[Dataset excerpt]

=====

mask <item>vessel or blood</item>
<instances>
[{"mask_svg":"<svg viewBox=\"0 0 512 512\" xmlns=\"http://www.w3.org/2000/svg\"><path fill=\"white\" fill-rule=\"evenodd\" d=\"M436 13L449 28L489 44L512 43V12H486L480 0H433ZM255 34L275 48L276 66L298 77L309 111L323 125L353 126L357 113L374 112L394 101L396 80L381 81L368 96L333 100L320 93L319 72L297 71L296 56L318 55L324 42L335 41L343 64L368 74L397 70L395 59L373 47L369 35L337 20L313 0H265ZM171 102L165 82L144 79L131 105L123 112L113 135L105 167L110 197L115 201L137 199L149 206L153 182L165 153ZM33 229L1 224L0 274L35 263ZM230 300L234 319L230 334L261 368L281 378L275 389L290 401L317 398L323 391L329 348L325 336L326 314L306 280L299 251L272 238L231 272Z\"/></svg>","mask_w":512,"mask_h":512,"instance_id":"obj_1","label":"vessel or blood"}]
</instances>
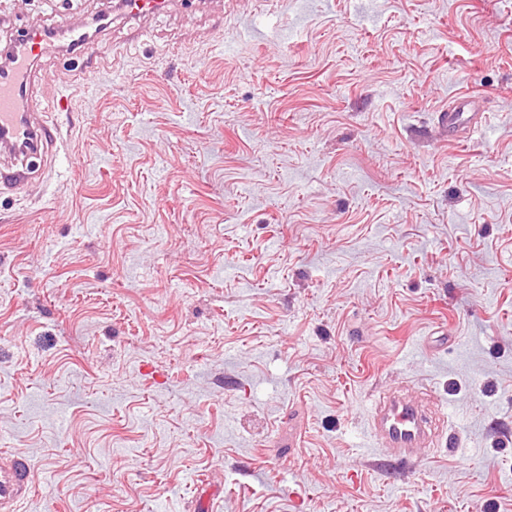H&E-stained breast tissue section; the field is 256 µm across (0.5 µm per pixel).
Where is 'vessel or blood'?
I'll use <instances>...</instances> for the list:
<instances>
[{
	"instance_id": "obj_1",
	"label": "vessel or blood",
	"mask_w": 512,
	"mask_h": 512,
	"mask_svg": "<svg viewBox=\"0 0 512 512\" xmlns=\"http://www.w3.org/2000/svg\"><path fill=\"white\" fill-rule=\"evenodd\" d=\"M167 0H115L111 12L100 13L94 31L82 24L30 28L0 47V187L21 189L43 178L52 167L58 131L35 112L34 78L39 56L66 43L69 52L83 56L95 45V36L111 28L116 18L137 20L161 12ZM440 113L438 122L449 137H457L465 121L464 107ZM373 447L387 451L386 465L407 469L416 465L430 436V420L414 399L398 390H387L373 402L368 420ZM29 463L17 453L0 449V512H18L33 493Z\"/></svg>"
}]
</instances>
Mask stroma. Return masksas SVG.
Masks as SVG:
<instances>
[{
  "label": "stroma",
  "instance_id": "1",
  "mask_svg": "<svg viewBox=\"0 0 512 512\" xmlns=\"http://www.w3.org/2000/svg\"><path fill=\"white\" fill-rule=\"evenodd\" d=\"M37 72L63 162L0 193L19 512H512V0H173ZM402 386L449 442L390 476ZM458 105L455 107H451L448 109V112H441L438 116V123L444 129L445 132H448V137L461 140L460 135L458 136V132L460 127L463 125L464 121L471 116H479L481 119L484 116V112L486 111V101L483 98L477 97H465L457 100ZM478 104L483 108L482 112H464V108L467 106ZM462 105V107H461ZM461 107V111H460ZM465 114H470L468 117H465Z\"/></svg>",
  "mask_w": 512,
  "mask_h": 512
}]
</instances>
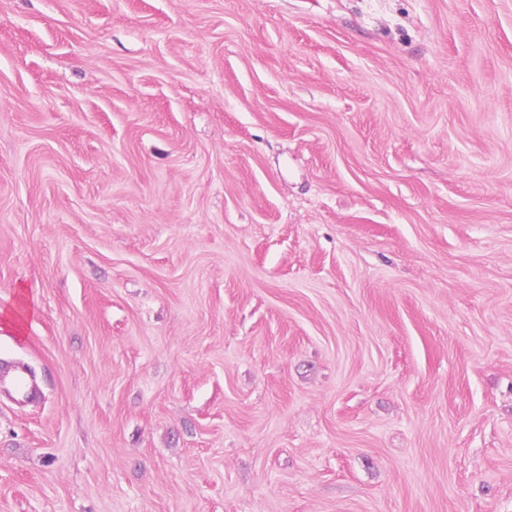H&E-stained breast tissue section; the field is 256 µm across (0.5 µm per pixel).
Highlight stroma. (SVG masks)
<instances>
[{
  "instance_id": "stroma-1",
  "label": "stroma",
  "mask_w": 512,
  "mask_h": 512,
  "mask_svg": "<svg viewBox=\"0 0 512 512\" xmlns=\"http://www.w3.org/2000/svg\"><path fill=\"white\" fill-rule=\"evenodd\" d=\"M0 512H512V0H0ZM0 390L8 394L15 402L24 404L30 401L36 391V383L31 369L18 364L12 371L0 378Z\"/></svg>"
}]
</instances>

=====

### Work to be completed
Exactly reproduce the lines from the one containing "Highlight stroma. (SVG masks)" through the end of the records, and only those lines.

### Solution
Highlight stroma. (SVG masks)
<instances>
[{
  "instance_id": "stroma-1",
  "label": "stroma",
  "mask_w": 512,
  "mask_h": 512,
  "mask_svg": "<svg viewBox=\"0 0 512 512\" xmlns=\"http://www.w3.org/2000/svg\"><path fill=\"white\" fill-rule=\"evenodd\" d=\"M0 512H512V0H0ZM0 390L8 394L15 402L24 404L30 401L36 391V383L31 369L18 364L12 371L0 378Z\"/></svg>"
}]
</instances>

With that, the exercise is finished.